*** Block opens ***

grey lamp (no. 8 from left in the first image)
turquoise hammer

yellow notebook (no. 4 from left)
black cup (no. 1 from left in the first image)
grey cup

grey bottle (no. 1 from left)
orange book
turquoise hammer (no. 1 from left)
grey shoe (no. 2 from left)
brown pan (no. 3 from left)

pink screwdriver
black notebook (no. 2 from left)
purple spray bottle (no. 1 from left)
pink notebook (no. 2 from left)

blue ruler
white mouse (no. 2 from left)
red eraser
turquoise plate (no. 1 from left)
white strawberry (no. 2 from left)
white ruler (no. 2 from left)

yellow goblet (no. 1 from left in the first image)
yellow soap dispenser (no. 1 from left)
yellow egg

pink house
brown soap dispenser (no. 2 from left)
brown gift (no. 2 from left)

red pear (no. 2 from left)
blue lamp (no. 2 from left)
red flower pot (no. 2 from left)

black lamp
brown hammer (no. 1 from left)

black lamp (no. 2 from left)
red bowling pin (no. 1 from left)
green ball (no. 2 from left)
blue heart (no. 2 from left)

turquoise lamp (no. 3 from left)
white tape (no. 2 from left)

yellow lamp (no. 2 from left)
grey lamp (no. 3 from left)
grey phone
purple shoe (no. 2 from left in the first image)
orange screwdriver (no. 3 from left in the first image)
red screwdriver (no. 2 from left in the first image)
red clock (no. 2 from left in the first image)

*** Block closes ***

Try it: Transcribe the listing in full, line by line.

Written answer:
grey lamp (no. 8 from left in the first image)
turquoise hammer

yellow notebook (no. 4 from left)
black cup (no. 1 from left in the first image)
grey cup

grey bottle (no. 1 from left)
orange book
turquoise hammer (no. 1 from left)
grey shoe (no. 2 from left)
brown pan (no. 3 from left)

pink screwdriver
black notebook (no. 2 from left)
purple spray bottle (no. 1 from left)
pink notebook (no. 2 from left)

blue ruler
white mouse (no. 2 from left)
red eraser
turquoise plate (no. 1 from left)
white strawberry (no. 2 from left)
white ruler (no. 2 from left)

yellow goblet (no. 1 from left in the first image)
yellow soap dispenser (no. 1 from left)
yellow egg

pink house
brown soap dispenser (no. 2 from left)
brown gift (no. 2 from left)

red pear (no. 2 from left)
blue lamp (no. 2 from left)
red flower pot (no. 2 from left)

black lamp
brown hammer (no. 1 from left)

black lamp (no. 2 from left)
red bowling pin (no. 1 from left)
green ball (no. 2 from left)
blue heart (no. 2 from left)

turquoise lamp (no. 3 from left)
white tape (no. 2 from left)

yellow lamp (no. 2 from left)
grey lamp (no. 3 from left)
grey phone
purple shoe (no. 2 from left in the first image)
orange screwdriver (no. 3 from left in the first image)
red screwdriver (no. 2 from left in the first image)
red clock (no. 2 from left in the first image)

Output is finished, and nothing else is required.